▶ **Information supplied**:
▶

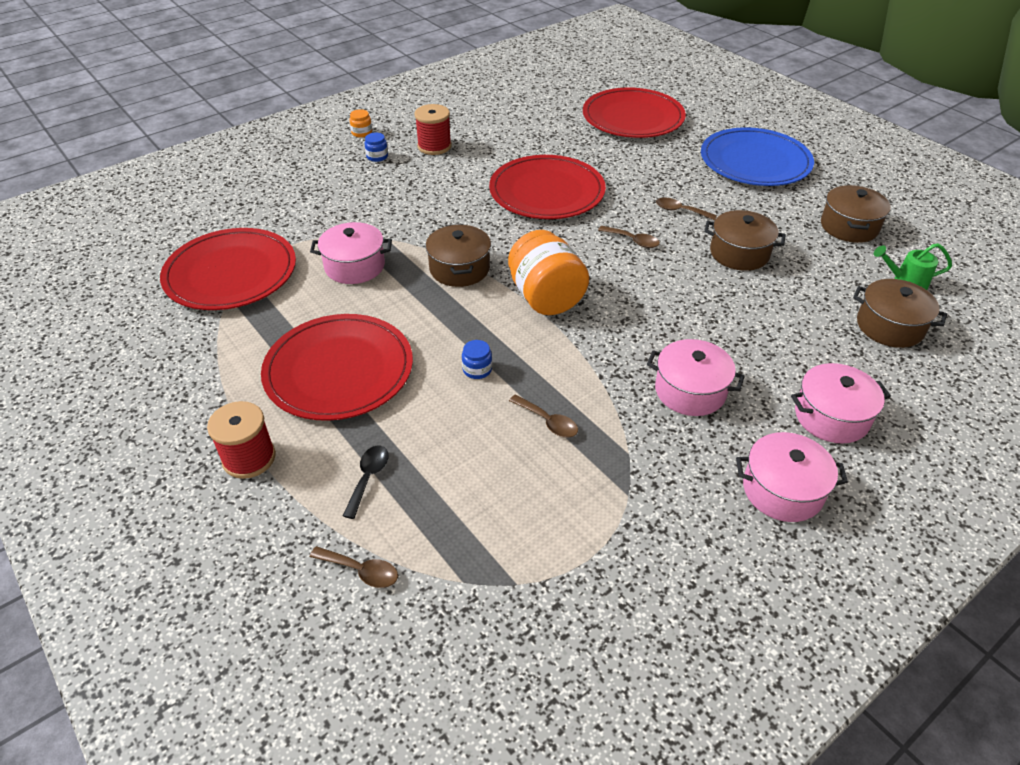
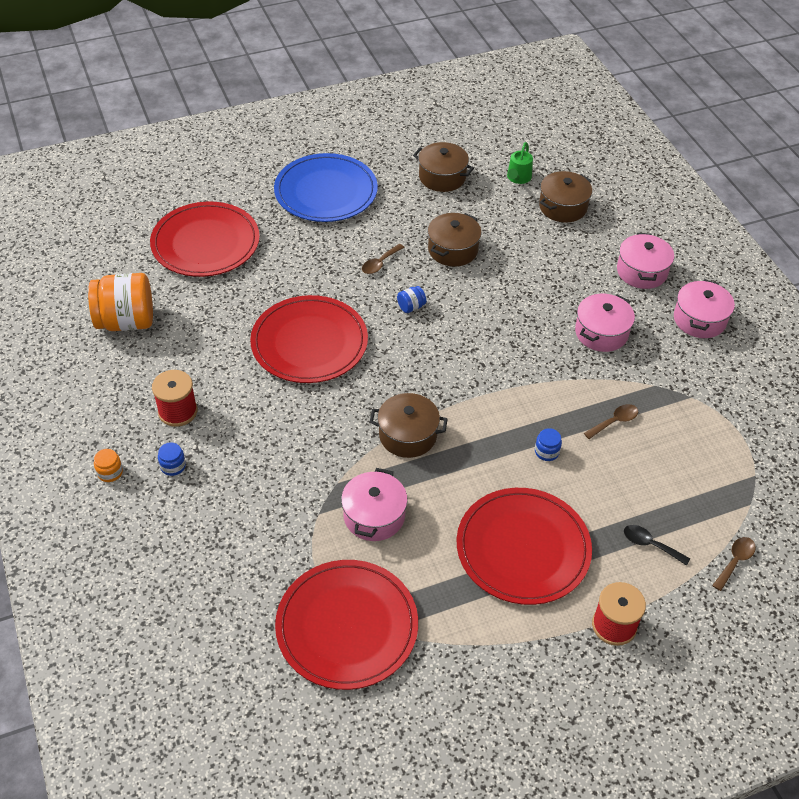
camera: 75 degrees left, 5 degrees up
(546, 297) = (469, 385): orange jar -> orange jar (126, 321)
(633, 241) = (411, 307): brown spoon -> blue jar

◀

▶ **Exercise instructions**:
From the first line to the last, retype the data exactly, without images.

▶ **Response below**:
camera: 75 degrees left, 5 degrees up
(546, 297) = (469, 385): orange jar -> orange jar (126, 321)
(633, 241) = (411, 307): brown spoon -> blue jar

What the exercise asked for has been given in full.